**Work to be completed**
Within these entries, which lines include the string "pointed"? Copy each one.

(Task inputs Opens)

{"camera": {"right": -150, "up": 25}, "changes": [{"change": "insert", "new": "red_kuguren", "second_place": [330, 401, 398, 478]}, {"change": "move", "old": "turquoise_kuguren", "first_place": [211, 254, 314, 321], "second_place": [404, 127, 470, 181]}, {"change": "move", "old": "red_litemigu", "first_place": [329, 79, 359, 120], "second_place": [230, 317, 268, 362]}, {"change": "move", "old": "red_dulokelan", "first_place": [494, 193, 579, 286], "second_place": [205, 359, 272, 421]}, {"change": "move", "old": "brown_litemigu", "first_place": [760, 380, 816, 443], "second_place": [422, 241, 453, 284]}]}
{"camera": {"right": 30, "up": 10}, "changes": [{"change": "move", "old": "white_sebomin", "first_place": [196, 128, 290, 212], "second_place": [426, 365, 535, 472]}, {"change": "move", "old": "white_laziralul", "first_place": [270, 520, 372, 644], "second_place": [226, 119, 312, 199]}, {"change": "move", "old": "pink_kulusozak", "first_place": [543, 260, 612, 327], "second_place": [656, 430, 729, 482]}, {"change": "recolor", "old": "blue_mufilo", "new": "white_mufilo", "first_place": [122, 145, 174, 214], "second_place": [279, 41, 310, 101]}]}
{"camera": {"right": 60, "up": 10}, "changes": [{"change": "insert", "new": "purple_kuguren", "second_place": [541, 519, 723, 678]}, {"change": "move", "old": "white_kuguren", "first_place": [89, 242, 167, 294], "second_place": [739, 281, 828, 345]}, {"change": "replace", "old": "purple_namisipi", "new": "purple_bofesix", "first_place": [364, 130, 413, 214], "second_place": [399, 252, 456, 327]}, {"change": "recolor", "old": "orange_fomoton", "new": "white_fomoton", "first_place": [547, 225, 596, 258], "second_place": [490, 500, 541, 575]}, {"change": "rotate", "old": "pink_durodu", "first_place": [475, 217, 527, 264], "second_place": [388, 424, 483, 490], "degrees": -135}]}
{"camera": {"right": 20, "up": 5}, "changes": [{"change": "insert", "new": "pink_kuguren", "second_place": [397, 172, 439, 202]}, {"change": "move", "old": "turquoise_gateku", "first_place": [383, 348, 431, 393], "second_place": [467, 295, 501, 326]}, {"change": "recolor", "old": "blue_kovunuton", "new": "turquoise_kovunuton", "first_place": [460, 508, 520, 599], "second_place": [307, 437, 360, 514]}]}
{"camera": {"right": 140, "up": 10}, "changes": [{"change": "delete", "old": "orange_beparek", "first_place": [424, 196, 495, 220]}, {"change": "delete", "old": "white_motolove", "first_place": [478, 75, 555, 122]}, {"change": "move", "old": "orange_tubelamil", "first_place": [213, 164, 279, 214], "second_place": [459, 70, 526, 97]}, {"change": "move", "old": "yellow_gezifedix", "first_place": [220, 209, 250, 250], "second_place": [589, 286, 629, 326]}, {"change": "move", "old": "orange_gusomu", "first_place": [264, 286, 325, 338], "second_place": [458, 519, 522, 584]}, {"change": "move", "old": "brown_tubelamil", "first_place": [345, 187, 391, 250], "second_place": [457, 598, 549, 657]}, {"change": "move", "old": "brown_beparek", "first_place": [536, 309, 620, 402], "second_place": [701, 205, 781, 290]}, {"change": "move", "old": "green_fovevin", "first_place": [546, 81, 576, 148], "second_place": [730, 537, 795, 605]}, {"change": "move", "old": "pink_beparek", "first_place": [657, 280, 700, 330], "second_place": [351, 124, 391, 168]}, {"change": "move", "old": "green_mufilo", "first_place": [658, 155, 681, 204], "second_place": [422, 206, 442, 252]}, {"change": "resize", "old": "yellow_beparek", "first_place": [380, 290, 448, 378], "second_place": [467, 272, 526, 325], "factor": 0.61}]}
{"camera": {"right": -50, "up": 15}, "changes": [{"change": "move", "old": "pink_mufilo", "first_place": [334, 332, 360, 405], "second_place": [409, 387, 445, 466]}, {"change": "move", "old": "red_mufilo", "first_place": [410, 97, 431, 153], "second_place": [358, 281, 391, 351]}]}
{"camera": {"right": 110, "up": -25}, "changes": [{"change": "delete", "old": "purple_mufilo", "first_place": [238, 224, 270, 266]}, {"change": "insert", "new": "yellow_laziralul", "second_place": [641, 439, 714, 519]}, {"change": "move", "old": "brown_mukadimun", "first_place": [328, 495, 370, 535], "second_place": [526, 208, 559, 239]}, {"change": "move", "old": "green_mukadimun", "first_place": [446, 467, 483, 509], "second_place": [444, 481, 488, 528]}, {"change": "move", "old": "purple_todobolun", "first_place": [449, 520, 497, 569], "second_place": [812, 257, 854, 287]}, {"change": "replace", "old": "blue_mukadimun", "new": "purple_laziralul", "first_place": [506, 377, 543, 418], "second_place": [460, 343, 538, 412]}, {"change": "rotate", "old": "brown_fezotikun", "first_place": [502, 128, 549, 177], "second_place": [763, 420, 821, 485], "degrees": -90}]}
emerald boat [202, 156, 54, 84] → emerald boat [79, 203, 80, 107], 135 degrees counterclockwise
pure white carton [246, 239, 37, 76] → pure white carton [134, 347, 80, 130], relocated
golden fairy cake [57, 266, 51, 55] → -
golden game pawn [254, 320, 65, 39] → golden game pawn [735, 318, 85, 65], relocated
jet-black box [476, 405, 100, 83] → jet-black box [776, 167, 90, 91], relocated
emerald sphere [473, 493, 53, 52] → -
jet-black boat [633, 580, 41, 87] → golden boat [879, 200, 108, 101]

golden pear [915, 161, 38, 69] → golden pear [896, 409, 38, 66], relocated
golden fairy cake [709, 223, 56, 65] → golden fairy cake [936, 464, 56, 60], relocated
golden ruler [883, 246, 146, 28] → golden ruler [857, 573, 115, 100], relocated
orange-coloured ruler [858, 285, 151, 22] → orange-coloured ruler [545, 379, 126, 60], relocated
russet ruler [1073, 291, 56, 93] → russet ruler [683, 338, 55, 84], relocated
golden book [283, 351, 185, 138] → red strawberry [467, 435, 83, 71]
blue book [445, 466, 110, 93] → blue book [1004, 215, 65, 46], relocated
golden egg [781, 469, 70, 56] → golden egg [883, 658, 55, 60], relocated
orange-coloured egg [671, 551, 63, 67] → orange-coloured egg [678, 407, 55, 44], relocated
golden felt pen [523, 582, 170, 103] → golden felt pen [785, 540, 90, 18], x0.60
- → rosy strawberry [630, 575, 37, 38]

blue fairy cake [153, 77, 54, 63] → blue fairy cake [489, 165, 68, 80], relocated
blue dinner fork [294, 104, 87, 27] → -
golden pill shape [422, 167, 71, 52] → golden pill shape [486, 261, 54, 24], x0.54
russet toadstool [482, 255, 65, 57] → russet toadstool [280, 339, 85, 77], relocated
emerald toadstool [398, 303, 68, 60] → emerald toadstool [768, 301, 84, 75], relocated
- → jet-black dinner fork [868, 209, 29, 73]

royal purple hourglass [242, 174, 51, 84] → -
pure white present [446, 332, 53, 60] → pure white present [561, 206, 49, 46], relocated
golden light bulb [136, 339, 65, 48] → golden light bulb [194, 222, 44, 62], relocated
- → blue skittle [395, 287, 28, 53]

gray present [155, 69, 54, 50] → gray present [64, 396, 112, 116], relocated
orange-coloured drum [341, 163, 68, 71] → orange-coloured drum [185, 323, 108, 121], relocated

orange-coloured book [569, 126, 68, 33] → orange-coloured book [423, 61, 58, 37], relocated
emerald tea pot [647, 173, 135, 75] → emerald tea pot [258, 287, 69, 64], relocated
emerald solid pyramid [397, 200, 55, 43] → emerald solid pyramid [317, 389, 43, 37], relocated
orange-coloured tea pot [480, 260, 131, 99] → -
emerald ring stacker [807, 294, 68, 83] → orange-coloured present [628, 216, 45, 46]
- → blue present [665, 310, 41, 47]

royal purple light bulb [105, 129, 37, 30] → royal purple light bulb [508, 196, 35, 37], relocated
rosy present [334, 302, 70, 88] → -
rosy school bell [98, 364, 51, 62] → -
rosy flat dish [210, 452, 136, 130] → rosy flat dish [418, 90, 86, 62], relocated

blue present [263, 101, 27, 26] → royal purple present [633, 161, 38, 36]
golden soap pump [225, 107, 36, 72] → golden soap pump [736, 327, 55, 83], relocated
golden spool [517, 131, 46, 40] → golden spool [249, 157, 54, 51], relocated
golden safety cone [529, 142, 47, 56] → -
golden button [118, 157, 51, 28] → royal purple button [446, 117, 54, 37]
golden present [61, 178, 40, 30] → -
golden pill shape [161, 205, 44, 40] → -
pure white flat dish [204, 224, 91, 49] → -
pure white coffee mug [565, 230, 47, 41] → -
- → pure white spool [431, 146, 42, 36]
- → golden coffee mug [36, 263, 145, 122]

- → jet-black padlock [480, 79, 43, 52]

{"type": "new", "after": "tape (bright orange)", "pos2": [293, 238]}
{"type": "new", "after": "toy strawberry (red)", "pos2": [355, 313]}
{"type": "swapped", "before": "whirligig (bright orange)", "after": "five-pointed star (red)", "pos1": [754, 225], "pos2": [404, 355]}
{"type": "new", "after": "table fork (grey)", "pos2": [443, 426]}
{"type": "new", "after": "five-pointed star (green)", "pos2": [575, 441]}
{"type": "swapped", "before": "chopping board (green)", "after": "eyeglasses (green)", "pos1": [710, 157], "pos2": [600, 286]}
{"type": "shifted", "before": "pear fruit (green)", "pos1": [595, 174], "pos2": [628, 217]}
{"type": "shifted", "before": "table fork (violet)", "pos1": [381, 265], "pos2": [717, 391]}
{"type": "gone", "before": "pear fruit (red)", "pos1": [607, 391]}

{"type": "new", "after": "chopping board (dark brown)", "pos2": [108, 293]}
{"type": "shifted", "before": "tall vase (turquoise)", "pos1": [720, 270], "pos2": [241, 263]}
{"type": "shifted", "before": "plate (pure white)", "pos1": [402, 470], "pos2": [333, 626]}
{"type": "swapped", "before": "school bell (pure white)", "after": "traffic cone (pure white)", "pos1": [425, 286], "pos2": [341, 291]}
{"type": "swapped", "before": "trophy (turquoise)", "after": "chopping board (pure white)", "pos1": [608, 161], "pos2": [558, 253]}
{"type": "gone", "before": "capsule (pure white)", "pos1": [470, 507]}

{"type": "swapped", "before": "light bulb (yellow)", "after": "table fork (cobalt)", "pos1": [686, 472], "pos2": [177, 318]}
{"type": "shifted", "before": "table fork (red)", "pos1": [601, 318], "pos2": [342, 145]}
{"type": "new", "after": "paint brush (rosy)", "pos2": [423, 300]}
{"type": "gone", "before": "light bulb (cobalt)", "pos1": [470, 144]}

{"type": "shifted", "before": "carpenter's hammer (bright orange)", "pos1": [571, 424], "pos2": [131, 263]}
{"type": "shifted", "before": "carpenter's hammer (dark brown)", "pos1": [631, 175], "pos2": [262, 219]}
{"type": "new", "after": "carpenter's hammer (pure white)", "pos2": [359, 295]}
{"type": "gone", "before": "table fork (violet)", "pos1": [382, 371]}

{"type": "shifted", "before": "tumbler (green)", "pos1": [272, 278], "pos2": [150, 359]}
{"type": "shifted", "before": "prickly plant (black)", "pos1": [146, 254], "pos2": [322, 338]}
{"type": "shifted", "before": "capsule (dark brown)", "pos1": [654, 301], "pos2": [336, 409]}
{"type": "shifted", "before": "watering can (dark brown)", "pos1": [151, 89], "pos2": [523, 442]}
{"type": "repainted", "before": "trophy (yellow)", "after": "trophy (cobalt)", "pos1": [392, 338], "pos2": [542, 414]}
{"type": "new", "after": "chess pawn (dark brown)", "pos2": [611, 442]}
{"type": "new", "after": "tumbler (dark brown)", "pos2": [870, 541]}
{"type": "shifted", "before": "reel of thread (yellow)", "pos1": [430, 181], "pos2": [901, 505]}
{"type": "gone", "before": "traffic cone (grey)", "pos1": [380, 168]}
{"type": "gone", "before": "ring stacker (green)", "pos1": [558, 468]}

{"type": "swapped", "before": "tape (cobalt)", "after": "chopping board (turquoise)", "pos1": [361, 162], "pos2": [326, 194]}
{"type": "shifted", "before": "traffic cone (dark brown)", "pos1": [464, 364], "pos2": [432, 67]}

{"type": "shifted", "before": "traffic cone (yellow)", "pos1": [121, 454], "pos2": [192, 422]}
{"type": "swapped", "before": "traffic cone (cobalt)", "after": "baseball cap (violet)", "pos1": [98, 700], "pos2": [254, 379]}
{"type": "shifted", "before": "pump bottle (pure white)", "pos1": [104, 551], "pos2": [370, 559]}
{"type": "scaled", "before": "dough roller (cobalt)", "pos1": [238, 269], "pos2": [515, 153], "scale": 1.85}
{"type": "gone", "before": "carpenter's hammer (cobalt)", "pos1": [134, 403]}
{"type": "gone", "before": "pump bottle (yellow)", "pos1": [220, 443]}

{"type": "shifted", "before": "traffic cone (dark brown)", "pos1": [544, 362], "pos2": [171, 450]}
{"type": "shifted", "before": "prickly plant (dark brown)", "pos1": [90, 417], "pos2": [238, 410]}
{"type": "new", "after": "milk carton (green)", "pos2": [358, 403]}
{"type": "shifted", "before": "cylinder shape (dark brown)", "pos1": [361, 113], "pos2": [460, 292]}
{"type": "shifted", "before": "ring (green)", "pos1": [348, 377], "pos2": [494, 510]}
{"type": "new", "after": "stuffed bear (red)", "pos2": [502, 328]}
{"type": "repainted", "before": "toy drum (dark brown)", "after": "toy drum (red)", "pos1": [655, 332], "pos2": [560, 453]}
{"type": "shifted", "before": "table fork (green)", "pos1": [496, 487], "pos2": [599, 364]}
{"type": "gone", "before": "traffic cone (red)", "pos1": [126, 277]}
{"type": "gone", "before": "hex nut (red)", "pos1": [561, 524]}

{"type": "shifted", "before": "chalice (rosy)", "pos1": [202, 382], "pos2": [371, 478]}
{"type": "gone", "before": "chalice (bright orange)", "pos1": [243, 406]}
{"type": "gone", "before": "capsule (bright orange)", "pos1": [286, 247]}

(Task inputs Closes)

**Expected output**
{"type": "swapped", "before": "whirligig (bright orange)", "after": "five-pointed star (red)", "pos1": [754, 225], "pos2": [404, 355]}
{"type": "new", "after": "five-pointed star (green)", "pos2": [575, 441]}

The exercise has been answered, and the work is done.